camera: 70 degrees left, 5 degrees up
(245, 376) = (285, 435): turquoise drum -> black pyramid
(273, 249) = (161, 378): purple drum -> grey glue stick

◇ ◇ ◇ ◇ ◇

Please print the data above exactly as it appears.

camera: 70 degrees left, 5 degrees up
(245, 376) = (285, 435): turquoise drum -> black pyramid
(273, 249) = (161, 378): purple drum -> grey glue stick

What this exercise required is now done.